Exercise: One range is to be output from the listing below, exactly as written: the line with "yellow lemon [527,127,567,159]" to the line with "none -> pink rolling pin [885,105,921,168]", both kept.

===== Records supplied

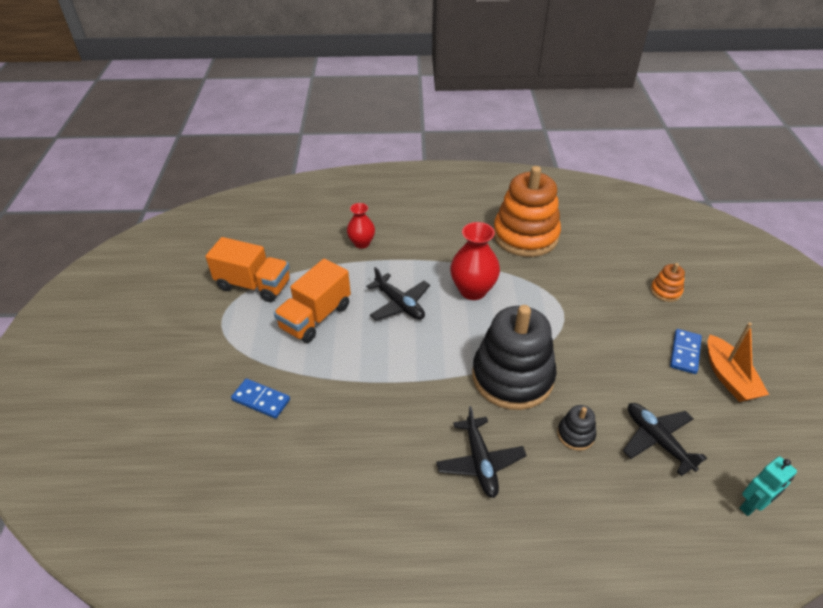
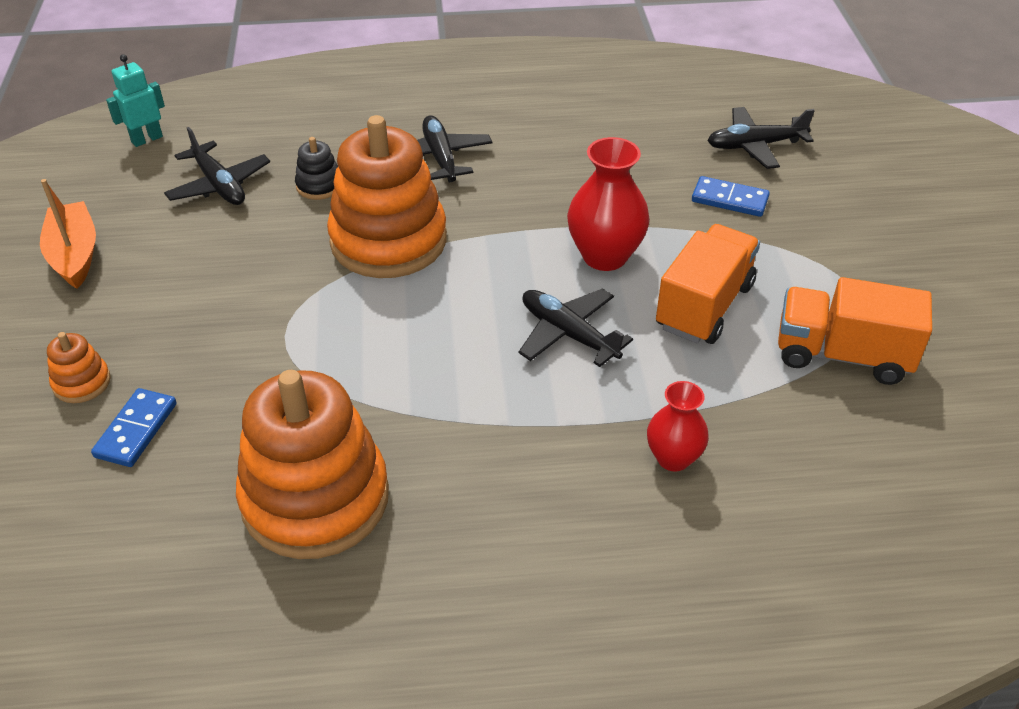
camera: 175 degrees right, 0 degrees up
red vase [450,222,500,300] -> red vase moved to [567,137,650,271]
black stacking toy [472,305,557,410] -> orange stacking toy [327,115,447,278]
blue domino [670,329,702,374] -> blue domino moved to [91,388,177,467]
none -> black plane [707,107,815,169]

==========
===== Records supplied

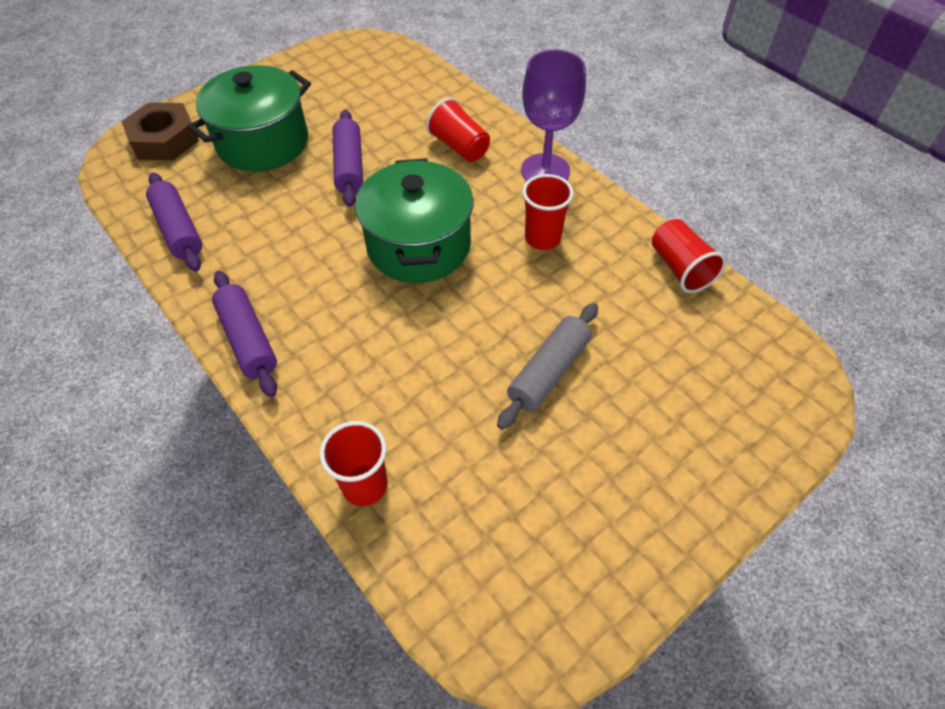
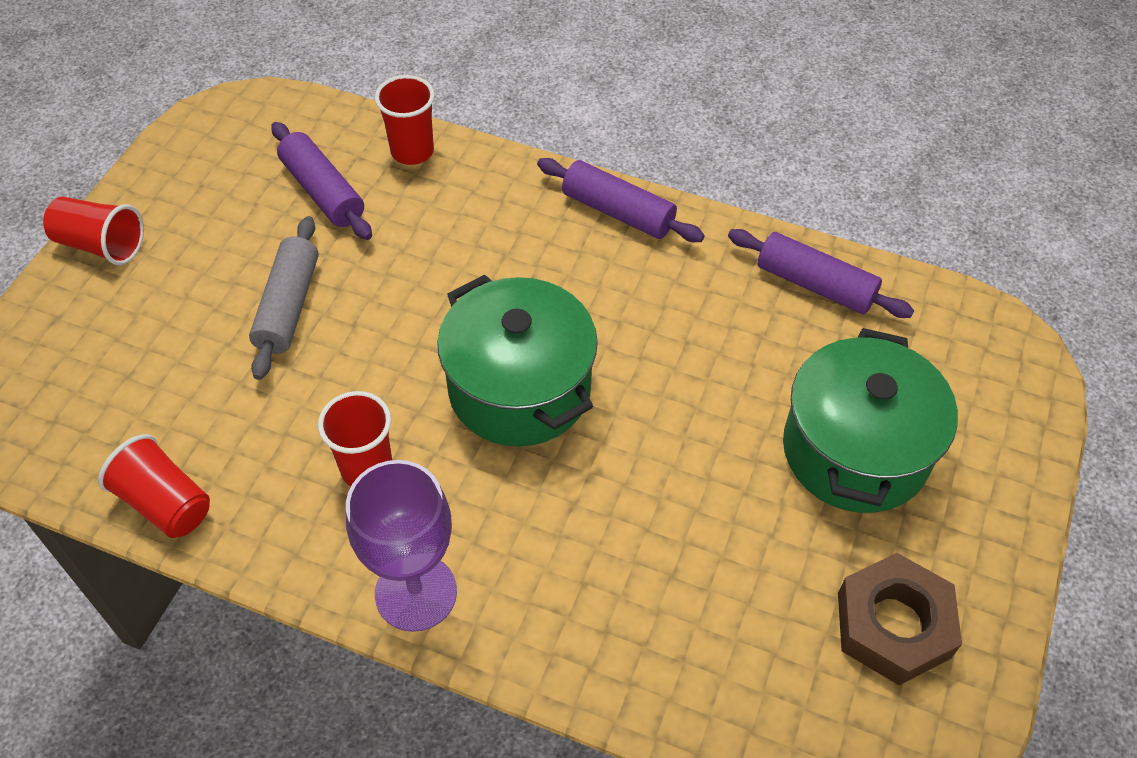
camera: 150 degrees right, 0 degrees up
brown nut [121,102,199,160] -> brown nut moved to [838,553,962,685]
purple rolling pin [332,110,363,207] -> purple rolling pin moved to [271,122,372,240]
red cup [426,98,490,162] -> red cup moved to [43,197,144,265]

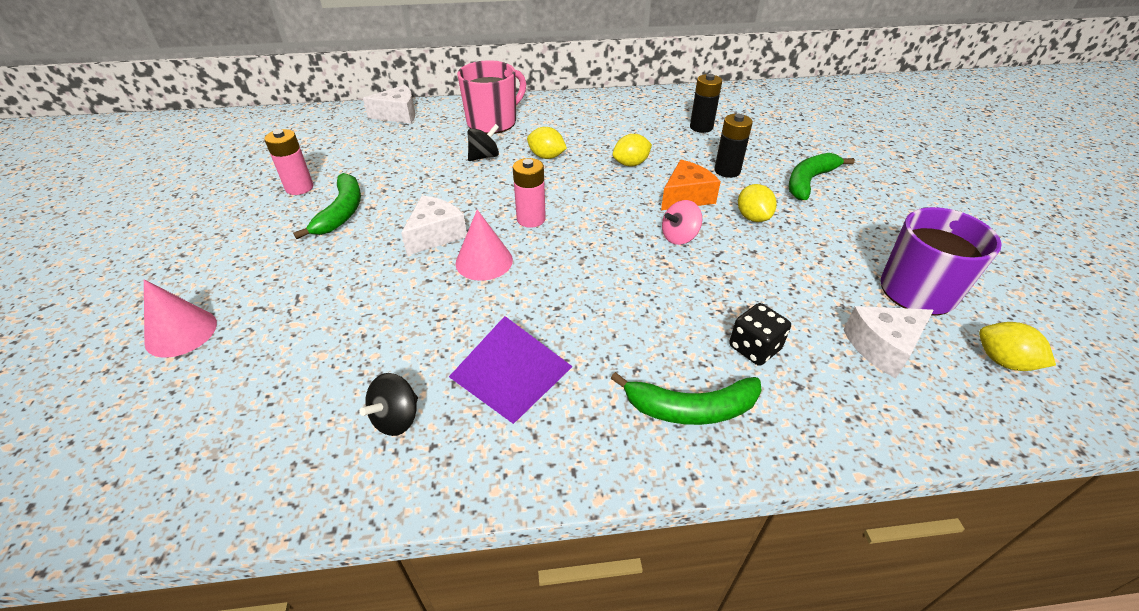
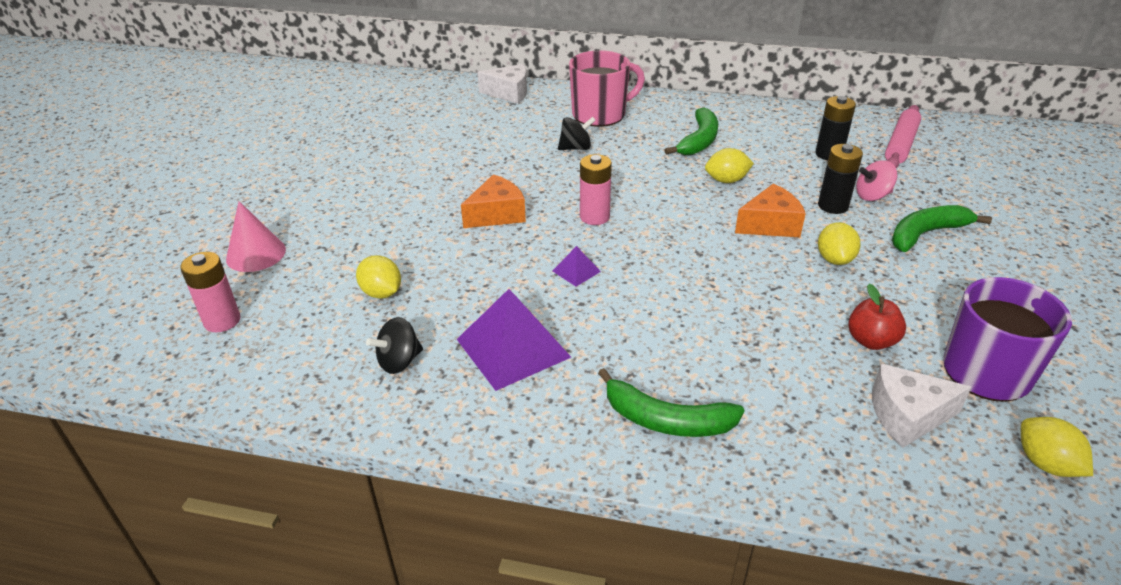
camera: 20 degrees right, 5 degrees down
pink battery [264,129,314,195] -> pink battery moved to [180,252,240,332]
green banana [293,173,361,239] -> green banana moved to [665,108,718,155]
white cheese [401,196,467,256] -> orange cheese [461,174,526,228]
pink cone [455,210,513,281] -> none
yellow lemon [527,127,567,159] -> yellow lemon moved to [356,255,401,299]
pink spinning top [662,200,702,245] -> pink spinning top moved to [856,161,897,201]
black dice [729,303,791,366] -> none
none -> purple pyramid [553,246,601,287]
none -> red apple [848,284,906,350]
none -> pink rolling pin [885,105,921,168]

==========

Task response:
yellow lemon [527,127,567,159] -> yellow lemon moved to [356,255,401,299]
pink spinning top [662,200,702,245] -> pink spinning top moved to [856,161,897,201]
black dice [729,303,791,366] -> none
none -> purple pyramid [553,246,601,287]
none -> red apple [848,284,906,350]
none -> pink rolling pin [885,105,921,168]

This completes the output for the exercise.